◆ TASK ◆
Return the complete listing exactly as it reads, with each picture removed.

◆ SOURCE MATERIAL ◆
####

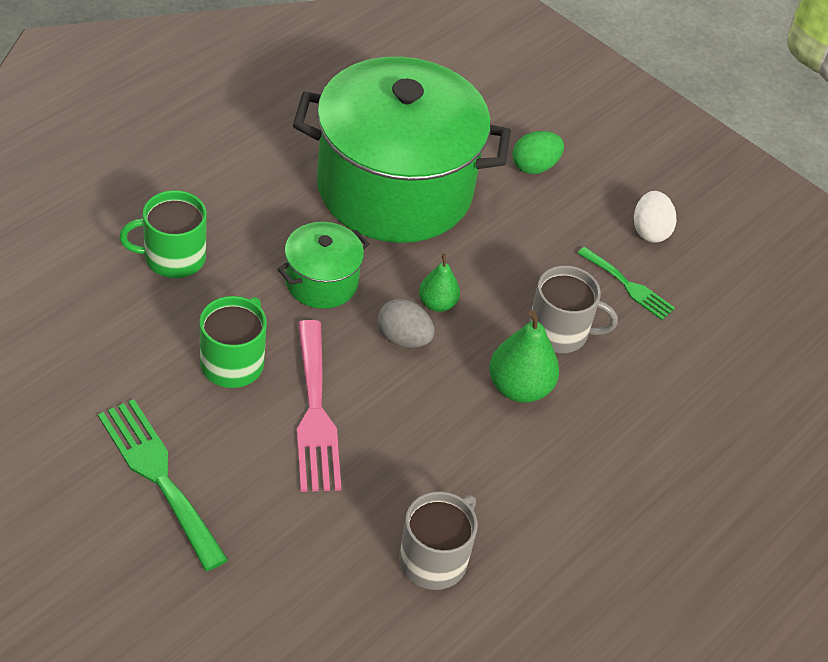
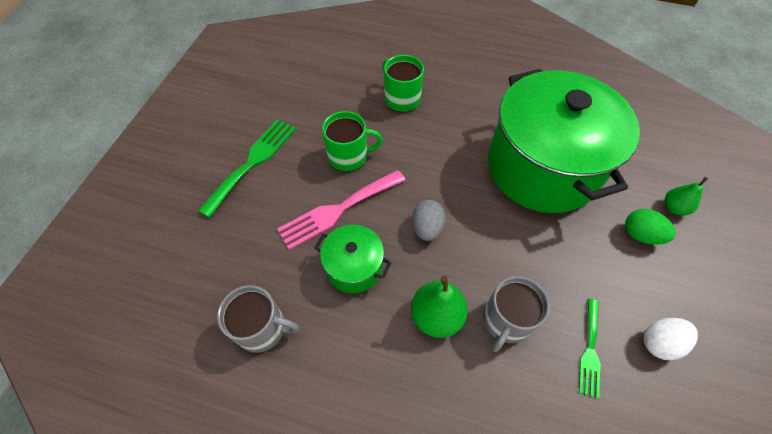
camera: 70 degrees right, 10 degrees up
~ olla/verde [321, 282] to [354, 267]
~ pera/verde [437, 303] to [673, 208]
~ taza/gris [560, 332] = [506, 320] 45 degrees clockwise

####

◆ ANSWER TO THE PROBLEM ◆
camera: 70 degrees right, 10 degrees up
~ olla/verde [321, 282] to [354, 267]
~ pera/verde [437, 303] to [673, 208]
~ taza/gris [560, 332] = [506, 320] 45 degrees clockwise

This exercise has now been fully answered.